### [Exercise goal]
Whenever a picture appears in the data, skip it and write out all other material exactly.

----

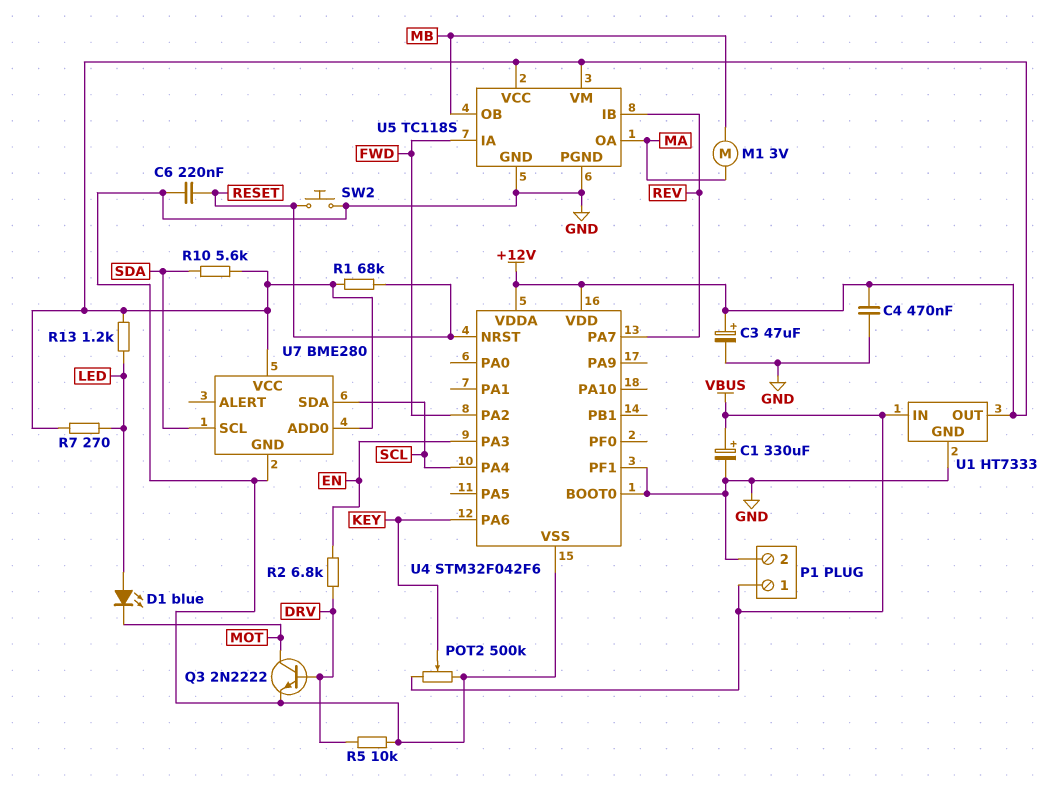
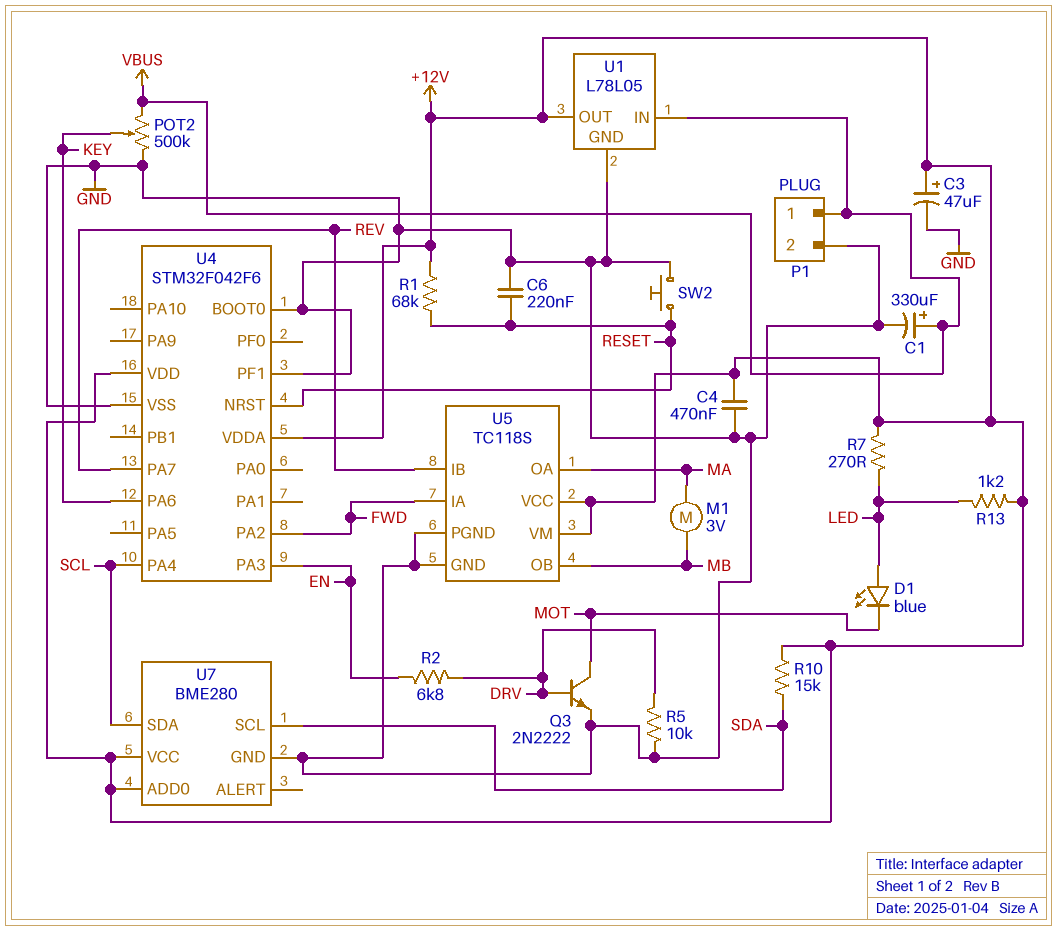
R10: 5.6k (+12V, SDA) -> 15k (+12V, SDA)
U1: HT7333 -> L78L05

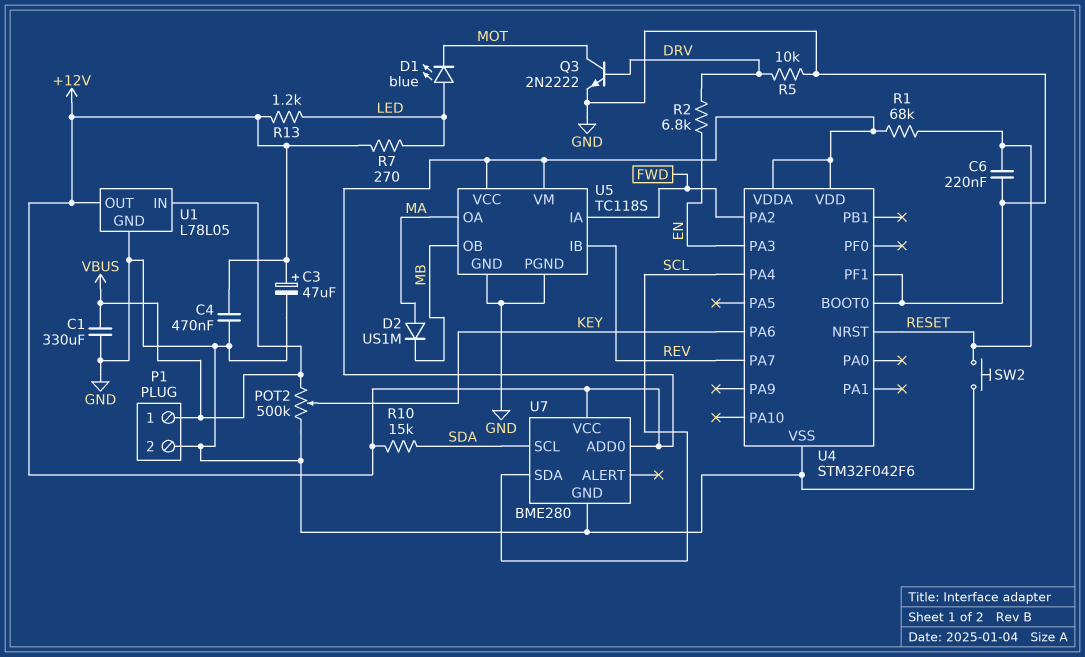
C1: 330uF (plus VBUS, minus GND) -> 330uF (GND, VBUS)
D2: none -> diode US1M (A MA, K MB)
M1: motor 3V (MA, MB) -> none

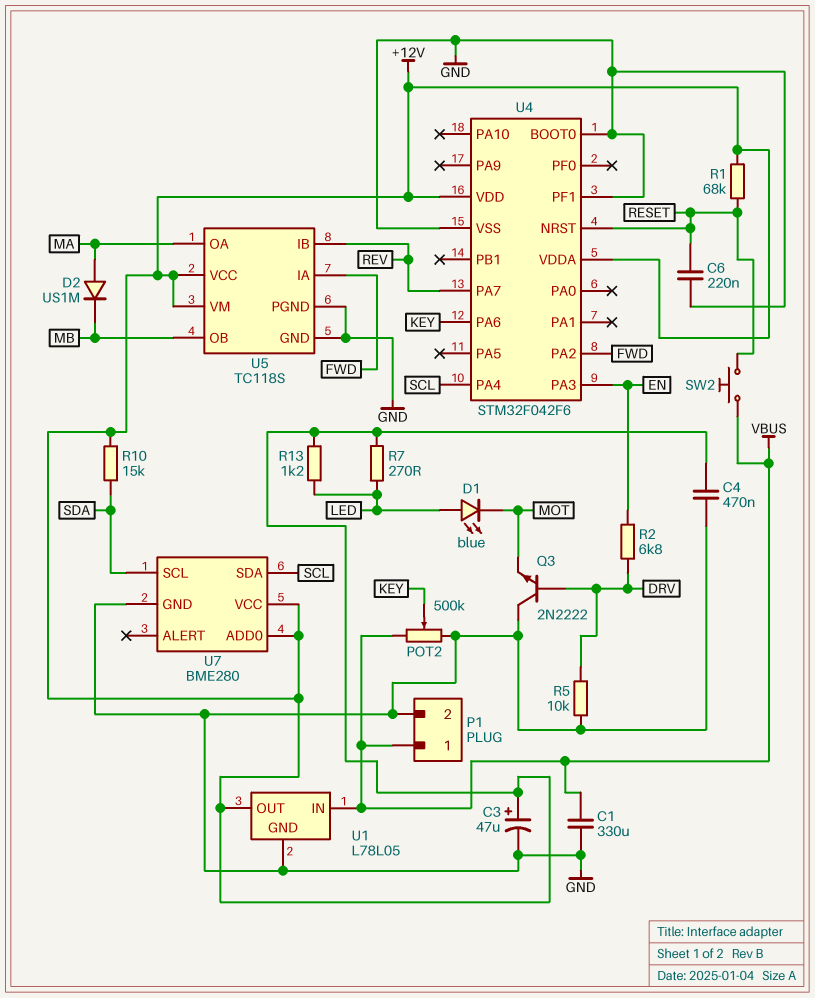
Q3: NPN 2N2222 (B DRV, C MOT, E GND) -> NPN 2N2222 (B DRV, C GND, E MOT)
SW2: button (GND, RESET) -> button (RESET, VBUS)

----

### [Task result]
R10: 5.6k (+12V, SDA) -> 15k (+12V, SDA)
U1: HT7333 -> L78L05

C1: 330uF (plus VBUS, minus GND) -> 330uF (GND, VBUS)
D2: none -> diode US1M (A MA, K MB)
M1: motor 3V (MA, MB) -> none

Q3: NPN 2N2222 (B DRV, C MOT, E GND) -> NPN 2N2222 (B DRV, C GND, E MOT)
SW2: button (GND, RESET) -> button (RESET, VBUS)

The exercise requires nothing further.